Only the lines from the start of the data through the line with "red circle: (114, 21) -> (249, 92), size x0.7" belong in the copy. Restate them word for word, minus the pictures.

## Shape state change listings
==*==

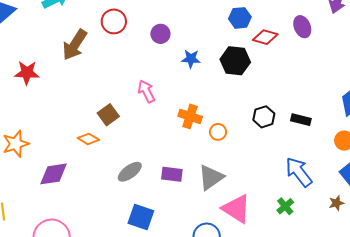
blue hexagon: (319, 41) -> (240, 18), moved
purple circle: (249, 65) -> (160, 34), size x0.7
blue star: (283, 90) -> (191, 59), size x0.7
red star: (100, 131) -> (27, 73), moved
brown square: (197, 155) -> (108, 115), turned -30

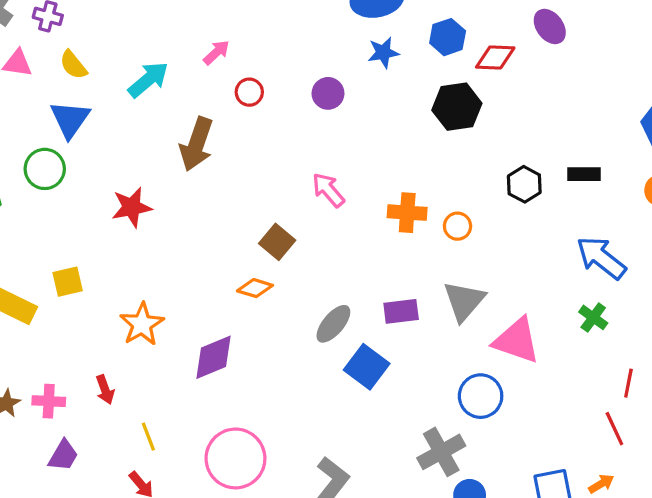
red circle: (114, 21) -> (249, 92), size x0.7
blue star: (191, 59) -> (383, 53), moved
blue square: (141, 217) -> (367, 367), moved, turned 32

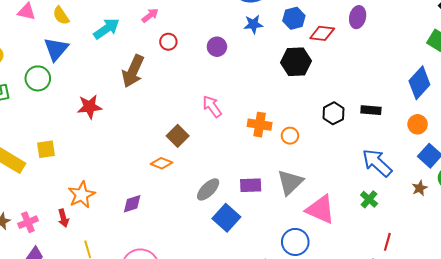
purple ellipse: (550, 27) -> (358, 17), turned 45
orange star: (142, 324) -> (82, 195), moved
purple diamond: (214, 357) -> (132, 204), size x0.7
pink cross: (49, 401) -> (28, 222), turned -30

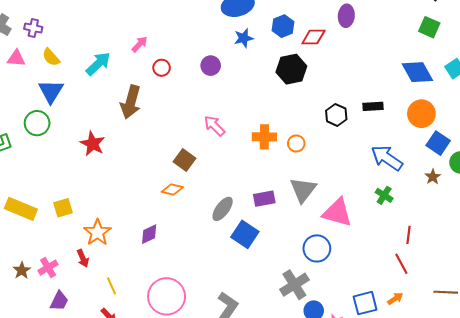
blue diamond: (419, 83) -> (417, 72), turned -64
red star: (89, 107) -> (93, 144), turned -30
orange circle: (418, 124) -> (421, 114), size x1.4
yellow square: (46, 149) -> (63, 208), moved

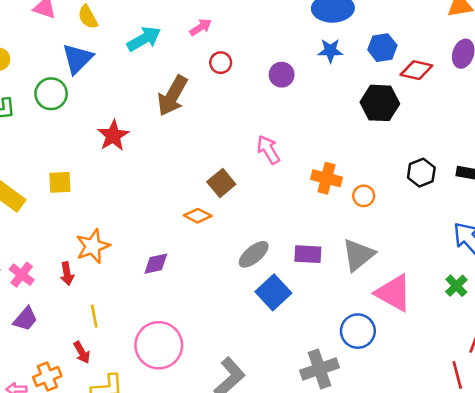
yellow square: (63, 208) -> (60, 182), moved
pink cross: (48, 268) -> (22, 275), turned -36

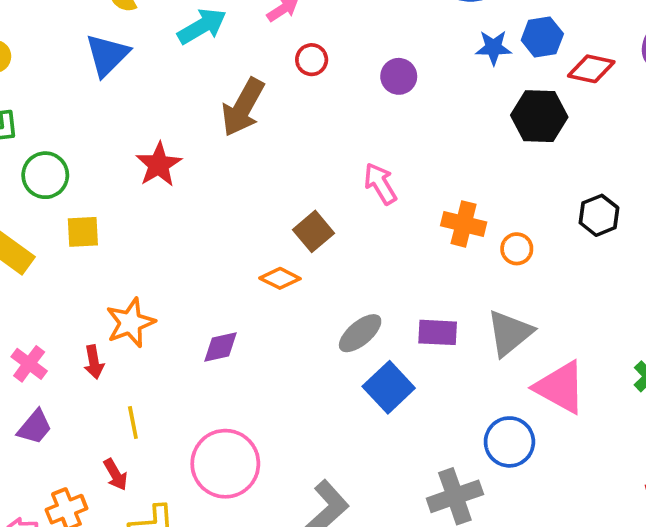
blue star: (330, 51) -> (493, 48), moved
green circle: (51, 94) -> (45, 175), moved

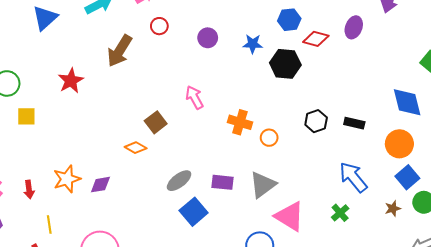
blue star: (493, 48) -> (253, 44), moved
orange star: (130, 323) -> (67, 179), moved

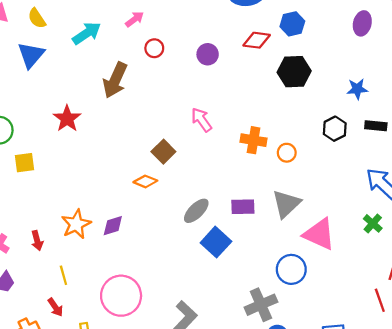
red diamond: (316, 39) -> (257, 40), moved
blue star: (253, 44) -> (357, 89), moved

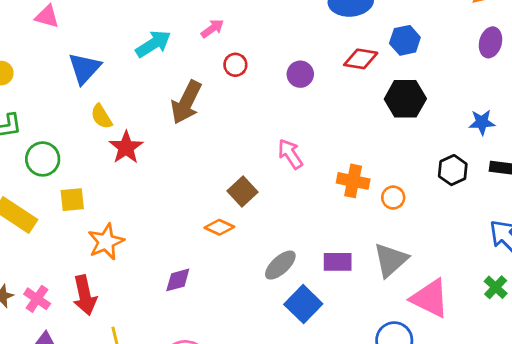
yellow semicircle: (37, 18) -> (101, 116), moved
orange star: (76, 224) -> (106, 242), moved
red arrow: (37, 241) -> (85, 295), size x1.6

==*==

## ANSWER FOR THE TASK
blue hexagon: (319, 41) -> (240, 18), moved
purple circle: (249, 65) -> (160, 34), size x0.7
blue star: (283, 90) -> (191, 59), size x0.7
red star: (100, 131) -> (27, 73), moved
brown square: (197, 155) -> (108, 115), turned -30

red circle: (114, 21) -> (249, 92), size x0.7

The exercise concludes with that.